/---

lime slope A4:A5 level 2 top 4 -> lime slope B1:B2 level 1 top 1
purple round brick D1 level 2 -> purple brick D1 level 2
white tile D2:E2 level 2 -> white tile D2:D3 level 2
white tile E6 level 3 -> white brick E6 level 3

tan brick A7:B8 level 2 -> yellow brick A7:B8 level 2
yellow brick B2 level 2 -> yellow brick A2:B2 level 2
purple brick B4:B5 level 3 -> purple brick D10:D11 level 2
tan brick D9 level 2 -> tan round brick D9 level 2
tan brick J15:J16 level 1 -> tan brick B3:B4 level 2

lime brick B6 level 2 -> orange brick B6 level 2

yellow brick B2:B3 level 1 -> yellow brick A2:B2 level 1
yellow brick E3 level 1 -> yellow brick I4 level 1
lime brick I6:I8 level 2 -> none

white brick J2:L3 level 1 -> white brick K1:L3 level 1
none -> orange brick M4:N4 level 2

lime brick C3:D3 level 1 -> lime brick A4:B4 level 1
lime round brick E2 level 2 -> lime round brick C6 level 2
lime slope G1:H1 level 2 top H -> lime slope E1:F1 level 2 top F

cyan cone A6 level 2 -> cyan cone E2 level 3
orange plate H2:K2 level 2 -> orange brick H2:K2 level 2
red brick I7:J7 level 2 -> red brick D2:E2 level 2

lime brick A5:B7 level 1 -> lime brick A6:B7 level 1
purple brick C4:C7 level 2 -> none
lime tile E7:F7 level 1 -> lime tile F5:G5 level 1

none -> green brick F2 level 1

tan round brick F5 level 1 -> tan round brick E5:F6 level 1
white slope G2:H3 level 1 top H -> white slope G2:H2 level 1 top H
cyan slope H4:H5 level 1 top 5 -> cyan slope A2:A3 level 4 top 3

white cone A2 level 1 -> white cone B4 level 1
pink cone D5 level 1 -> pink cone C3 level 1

\---

Assignment: Your task is to find every line above containing the word "white" and copy it.

Response:
white tile D2:E2 level 2 -> white tile D2:D3 level 2
white tile E6 level 3 -> white brick E6 level 3
white brick J2:L3 level 1 -> white brick K1:L3 level 1
white slope G2:H3 level 1 top H -> white slope G2:H2 level 1 top H
white cone A2 level 1 -> white cone B4 level 1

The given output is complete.